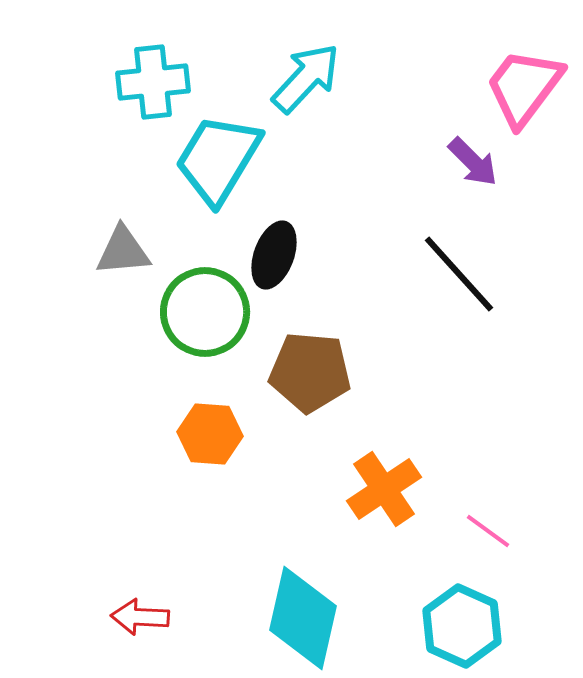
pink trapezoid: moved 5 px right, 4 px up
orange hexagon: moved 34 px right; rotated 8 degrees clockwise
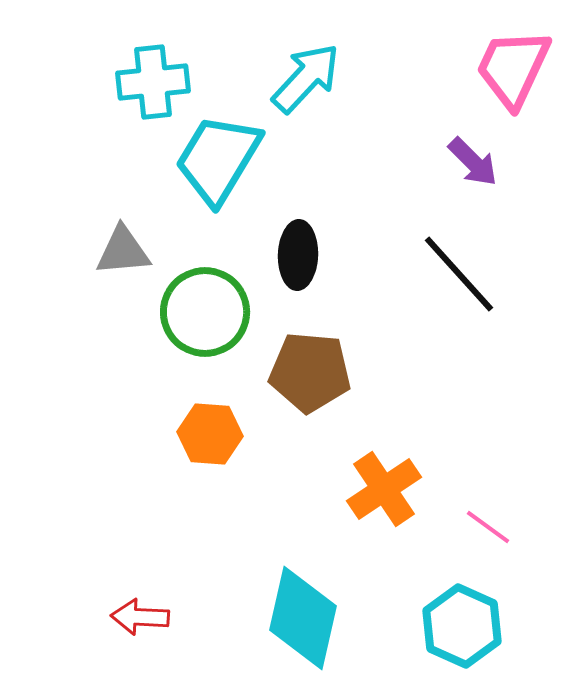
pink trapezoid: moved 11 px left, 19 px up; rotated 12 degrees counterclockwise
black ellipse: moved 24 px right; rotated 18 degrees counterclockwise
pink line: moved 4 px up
====
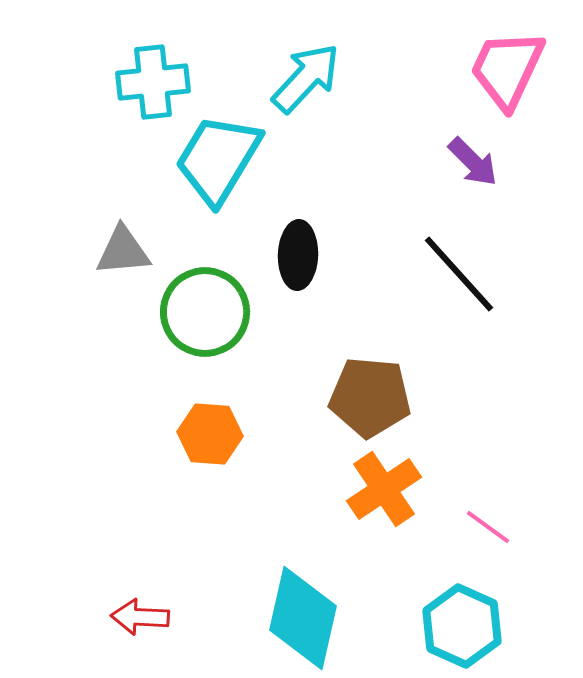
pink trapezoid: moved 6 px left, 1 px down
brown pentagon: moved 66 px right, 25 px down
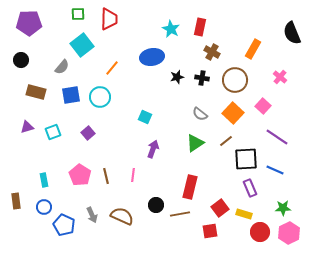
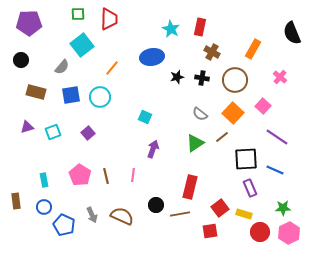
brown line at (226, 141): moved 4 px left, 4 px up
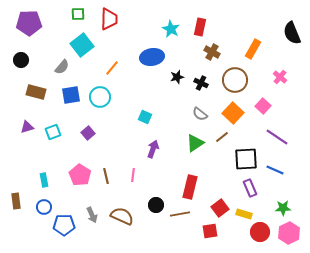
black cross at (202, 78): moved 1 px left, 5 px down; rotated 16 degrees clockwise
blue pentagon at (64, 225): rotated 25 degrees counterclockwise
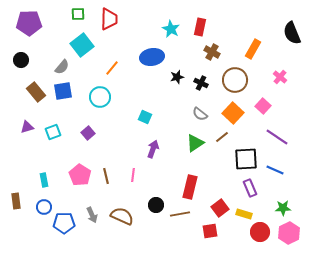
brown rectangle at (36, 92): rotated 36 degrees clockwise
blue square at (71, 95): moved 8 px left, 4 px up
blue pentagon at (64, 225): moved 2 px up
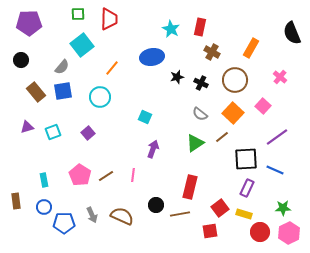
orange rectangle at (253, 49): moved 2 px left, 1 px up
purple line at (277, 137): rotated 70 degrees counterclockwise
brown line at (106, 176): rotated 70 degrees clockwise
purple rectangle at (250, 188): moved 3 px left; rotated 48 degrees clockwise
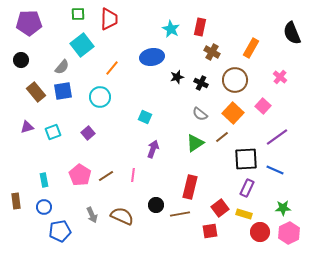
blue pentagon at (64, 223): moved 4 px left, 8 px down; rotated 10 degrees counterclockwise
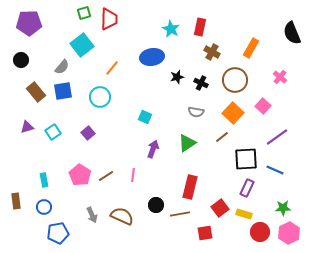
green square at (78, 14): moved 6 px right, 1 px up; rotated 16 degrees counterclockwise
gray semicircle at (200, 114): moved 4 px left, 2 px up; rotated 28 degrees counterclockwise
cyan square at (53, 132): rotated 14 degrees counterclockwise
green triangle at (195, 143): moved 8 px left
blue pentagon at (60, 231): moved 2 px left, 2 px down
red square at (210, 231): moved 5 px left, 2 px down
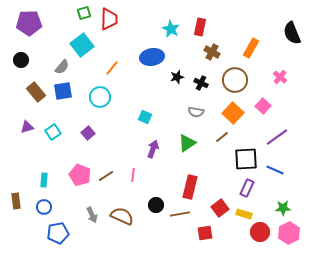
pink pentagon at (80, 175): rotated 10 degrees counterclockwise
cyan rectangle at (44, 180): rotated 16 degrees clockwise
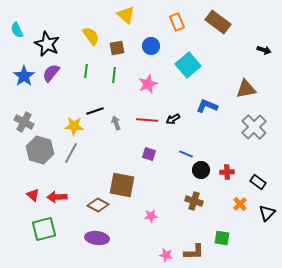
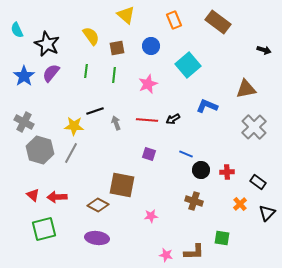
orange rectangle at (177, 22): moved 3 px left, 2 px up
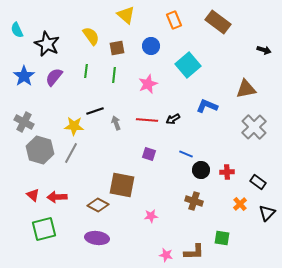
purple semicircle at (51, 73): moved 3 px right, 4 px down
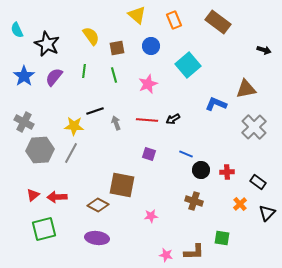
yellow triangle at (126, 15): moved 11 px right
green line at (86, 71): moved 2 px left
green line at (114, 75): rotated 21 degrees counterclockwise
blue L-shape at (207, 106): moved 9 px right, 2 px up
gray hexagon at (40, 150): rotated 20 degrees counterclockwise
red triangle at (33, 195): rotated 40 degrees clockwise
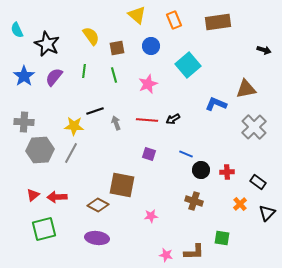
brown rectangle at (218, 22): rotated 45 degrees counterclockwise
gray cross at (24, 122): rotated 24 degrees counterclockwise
====
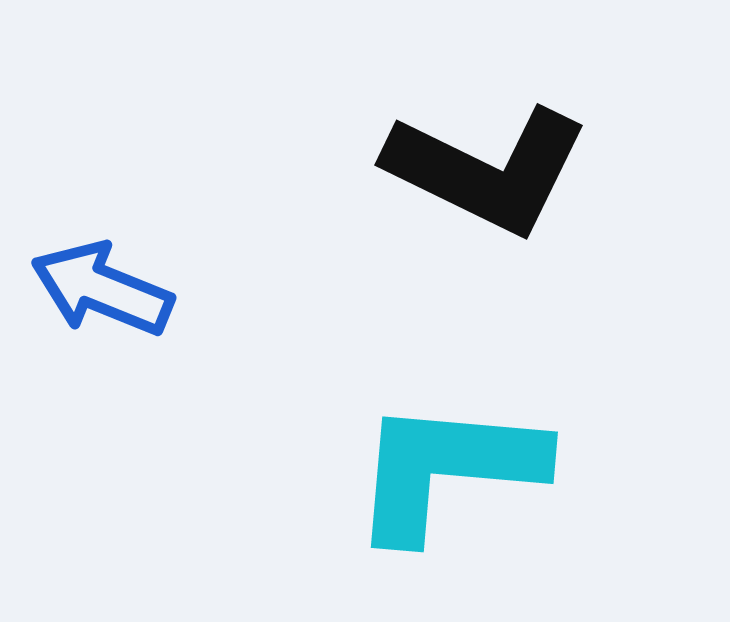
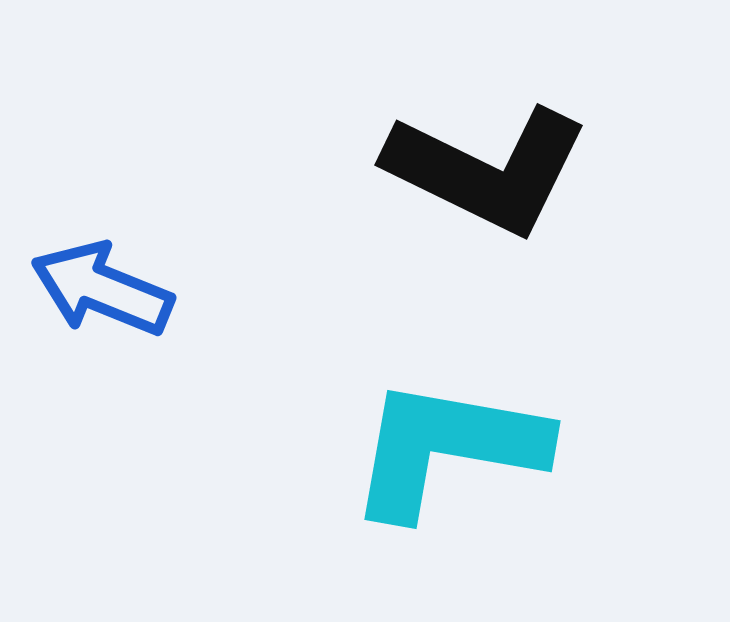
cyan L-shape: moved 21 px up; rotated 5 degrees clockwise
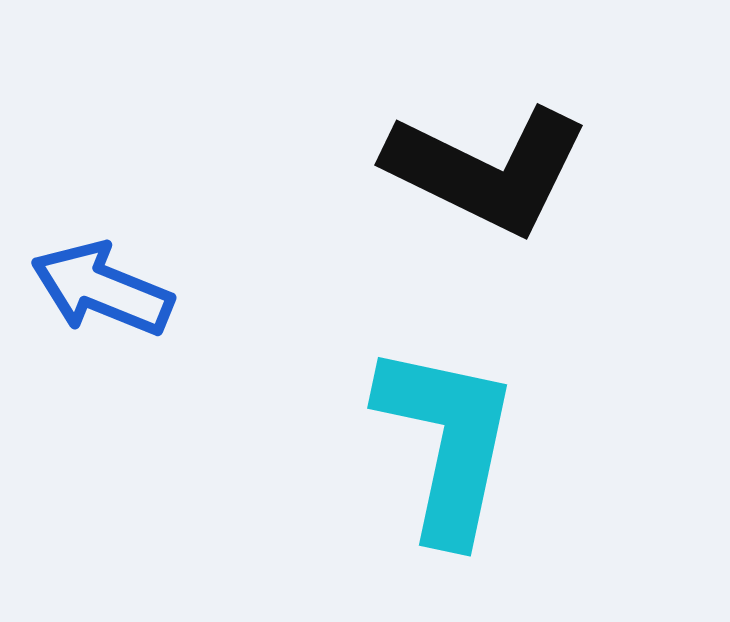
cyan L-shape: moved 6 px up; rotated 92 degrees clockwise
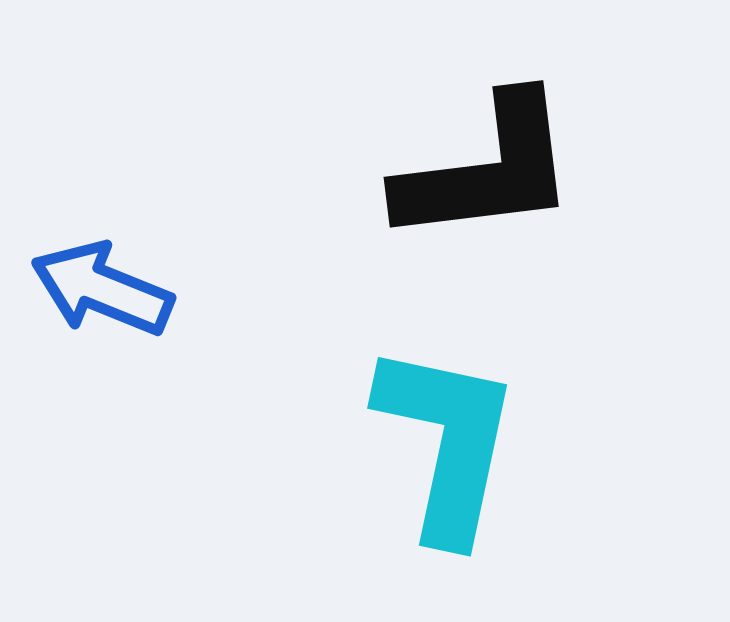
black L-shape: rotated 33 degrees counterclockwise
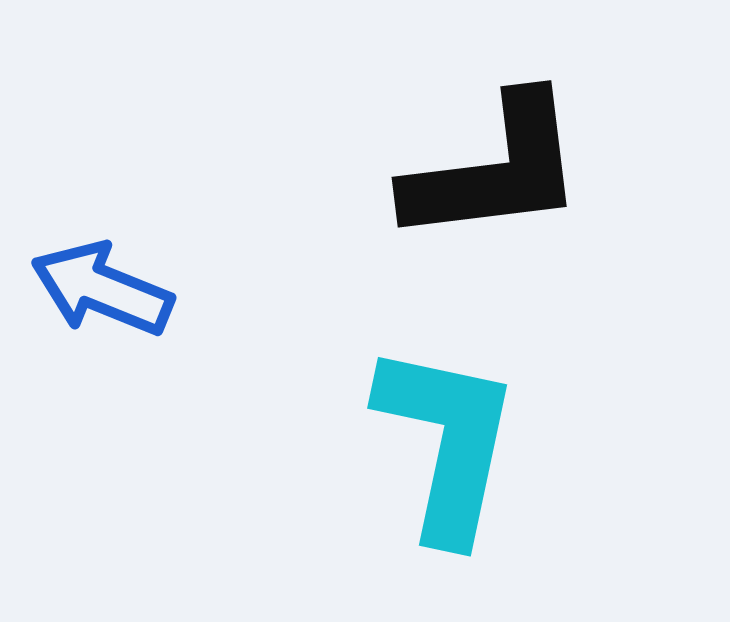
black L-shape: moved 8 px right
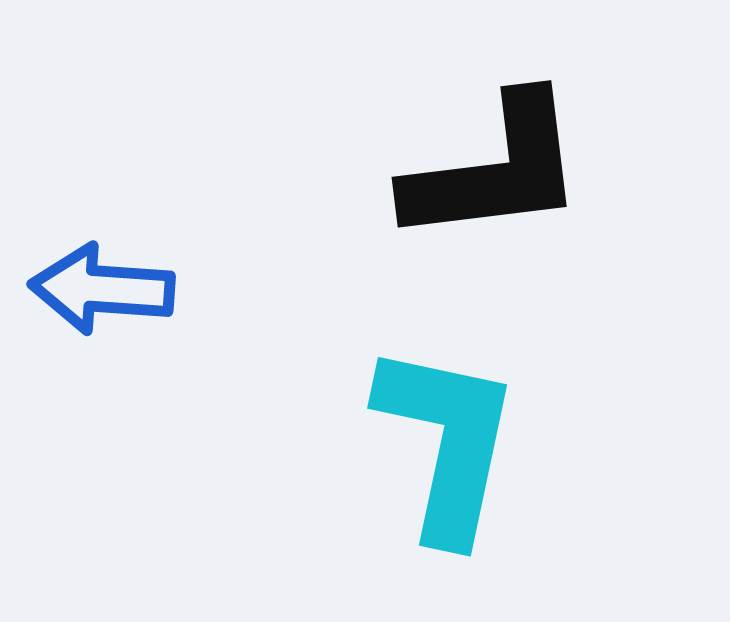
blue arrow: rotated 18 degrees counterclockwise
====
### [What you will do]
Pull out verbatim the lines of the records starting with the one that contains "pink trapezoid: moved 5 px right, 4 px up" and continuing through the one that contains "orange hexagon: moved", including both of those lines.

### [Expected output]
pink trapezoid: moved 5 px right, 4 px up
orange hexagon: moved 34 px right; rotated 8 degrees clockwise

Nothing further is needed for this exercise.